- INFORMATION PROVIDED
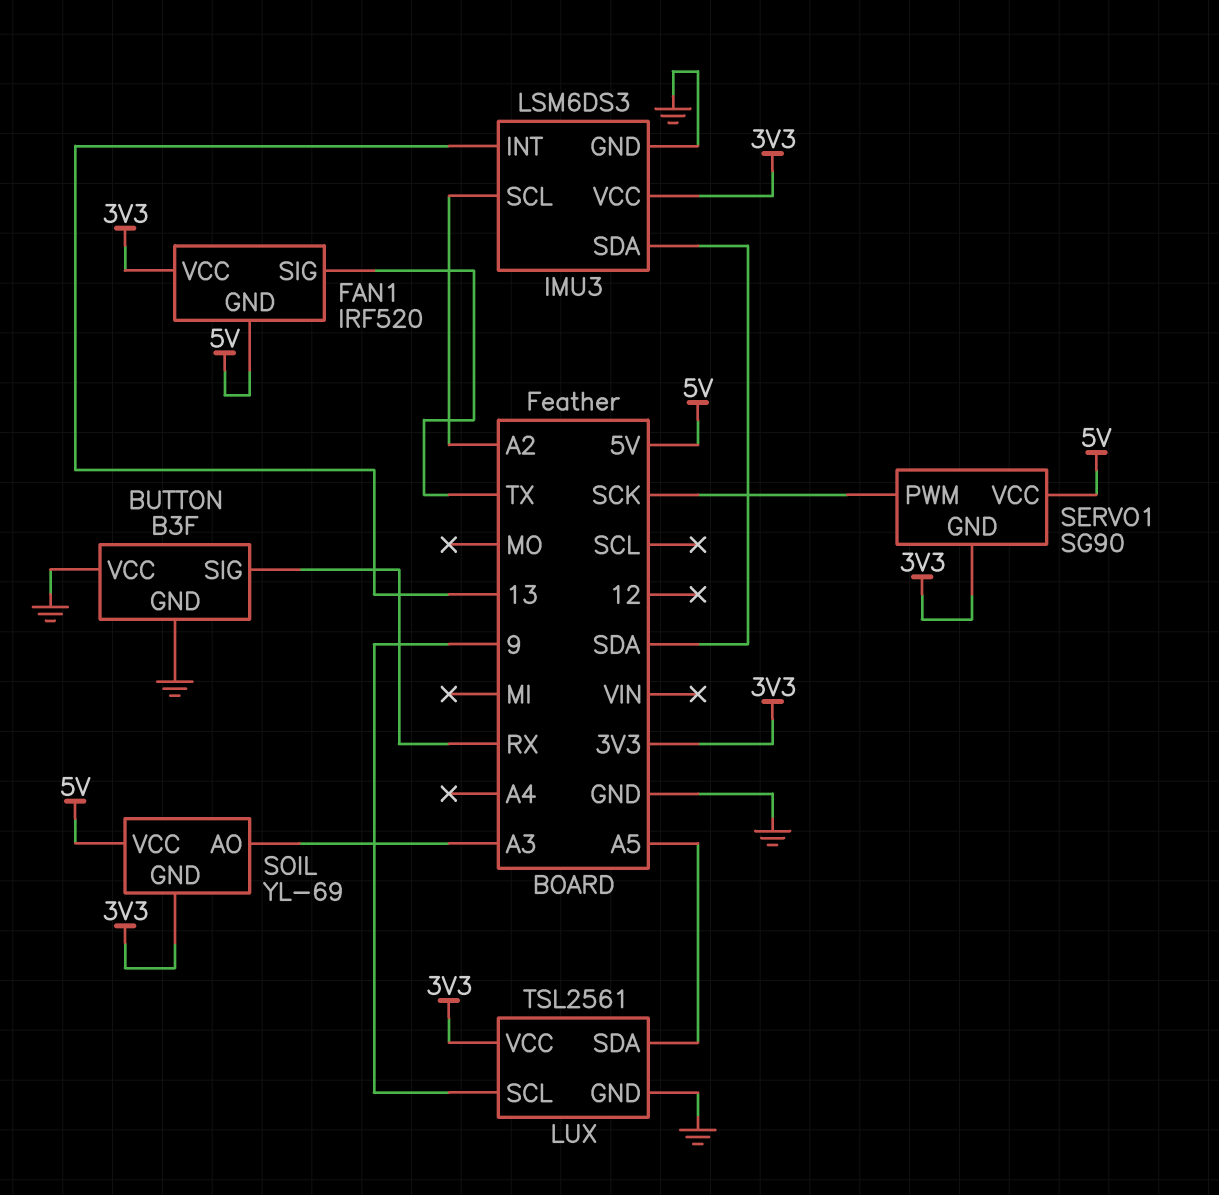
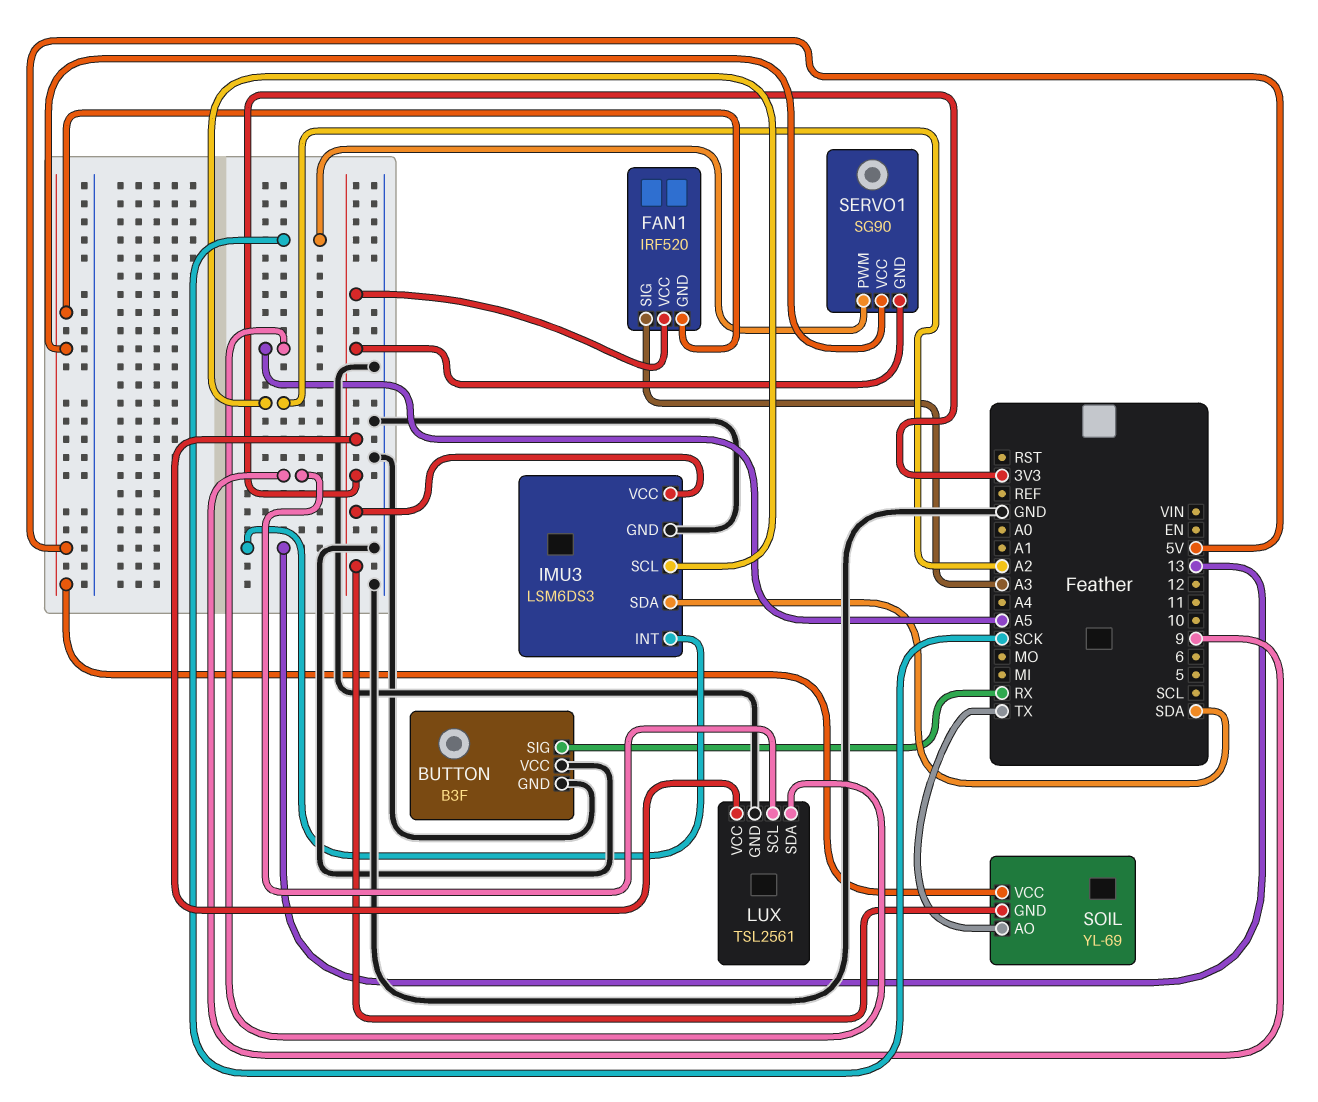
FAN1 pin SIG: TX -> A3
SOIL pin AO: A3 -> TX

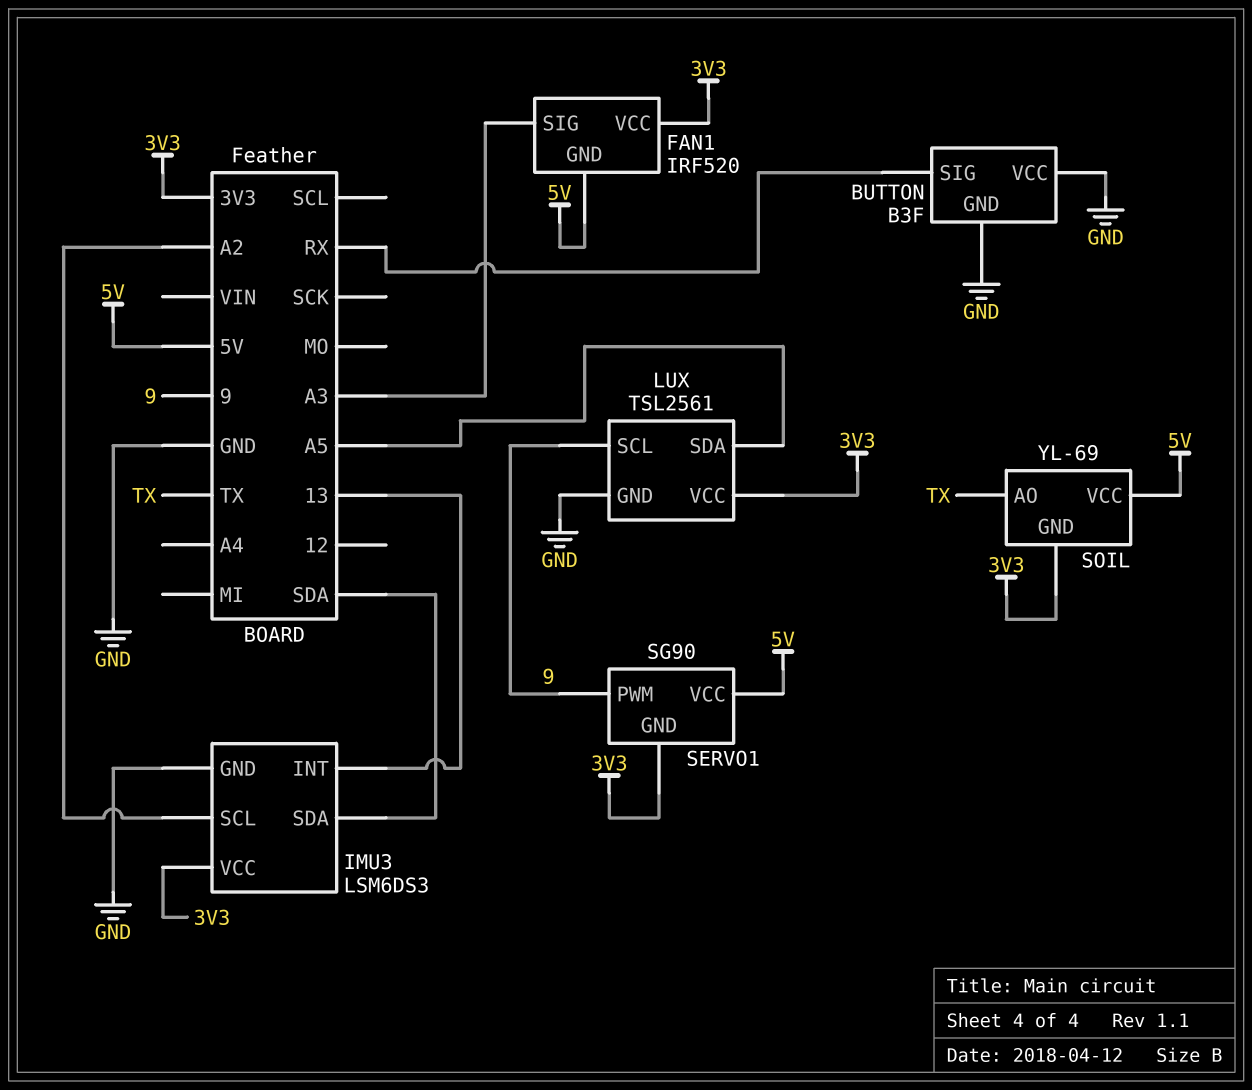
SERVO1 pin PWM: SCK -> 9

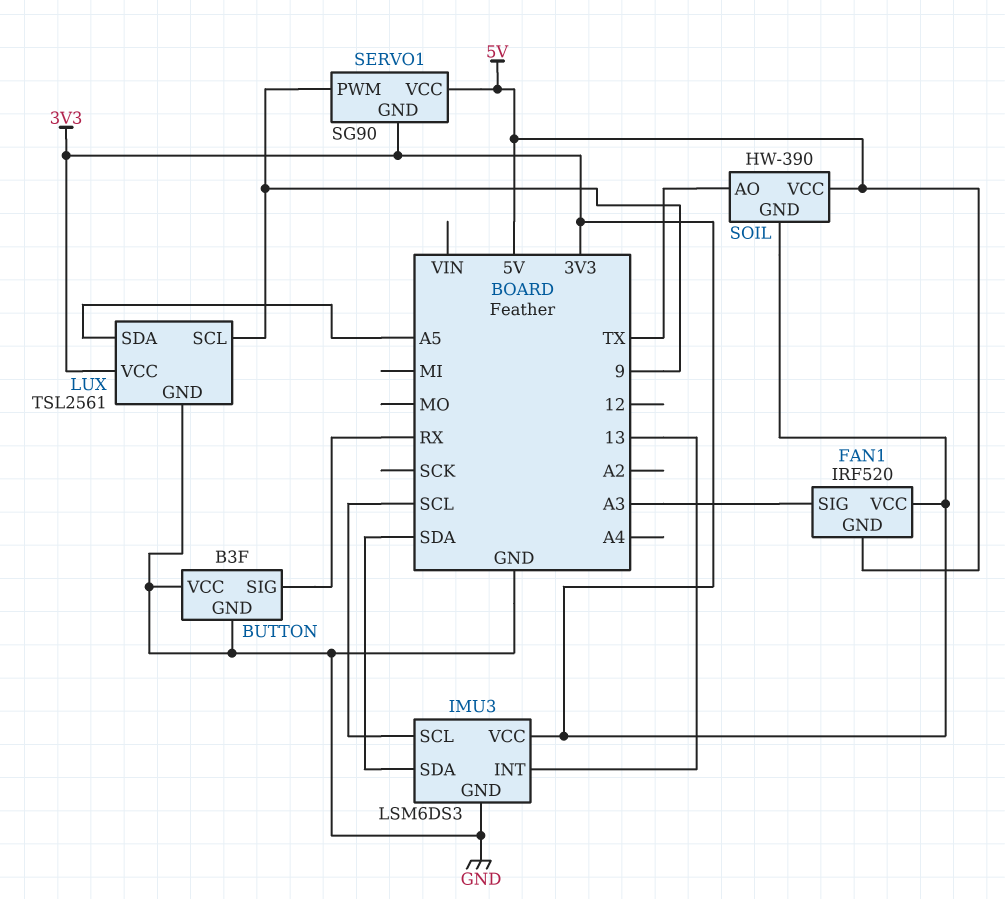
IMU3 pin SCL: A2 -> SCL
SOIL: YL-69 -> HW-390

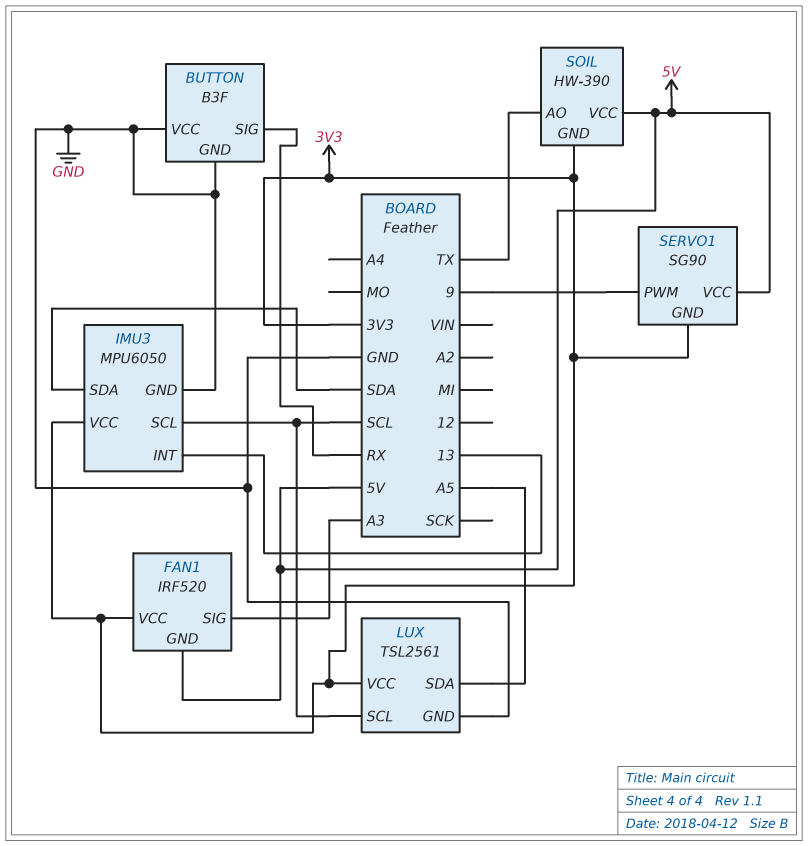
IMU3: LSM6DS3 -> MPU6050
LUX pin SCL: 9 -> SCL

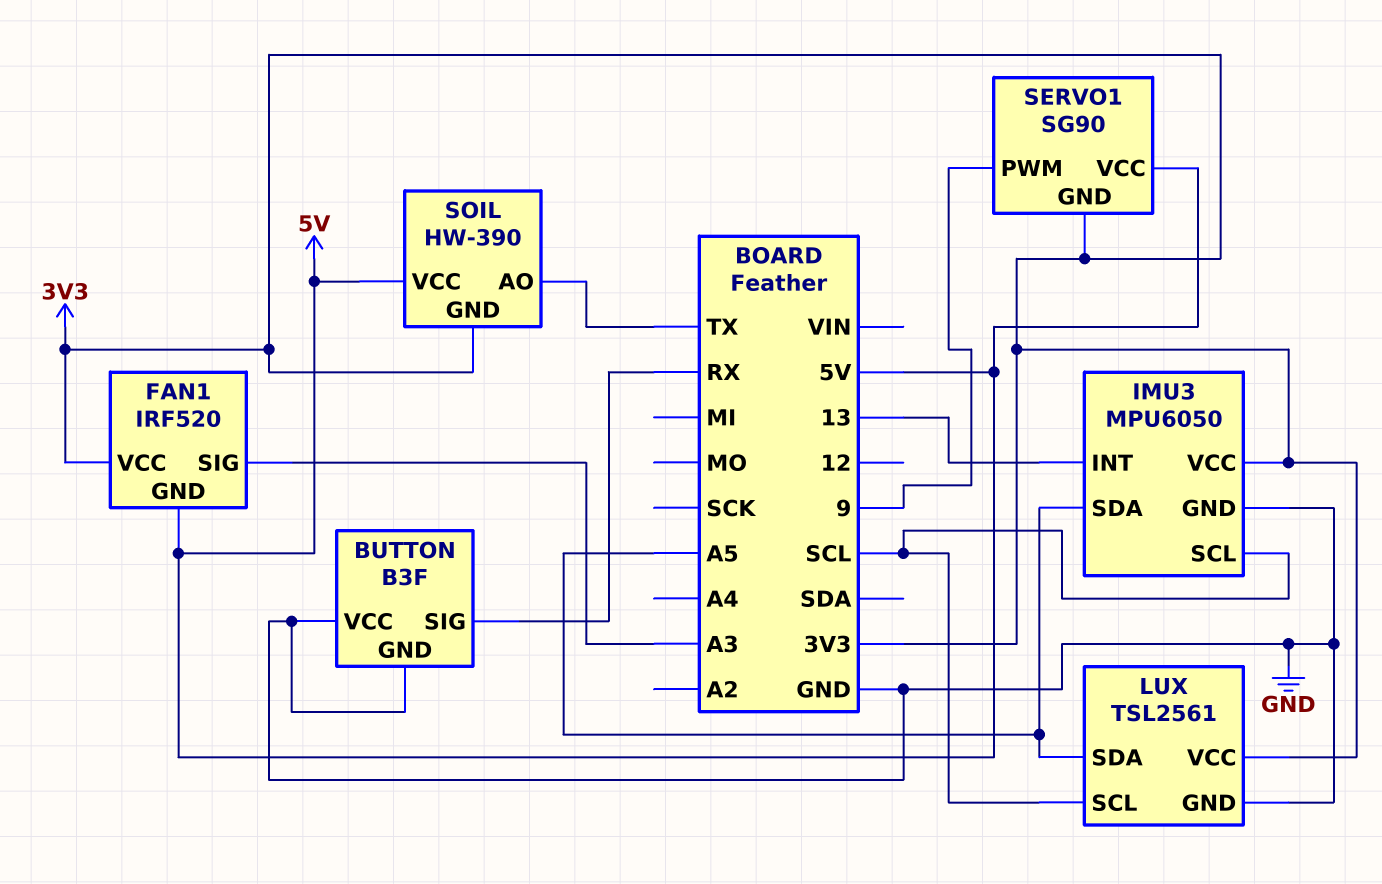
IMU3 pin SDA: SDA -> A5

- HOW TO COMPLETE THIS TASK
Take the line with "IMU3: LSM6DS3 -> MPU6050" and every line after it through the end of the data, and write only them out exactly, leaving out the pictures.

- TASK OUTPUT
IMU3: LSM6DS3 -> MPU6050
LUX pin SCL: 9 -> SCL

IMU3 pin SDA: SDA -> A5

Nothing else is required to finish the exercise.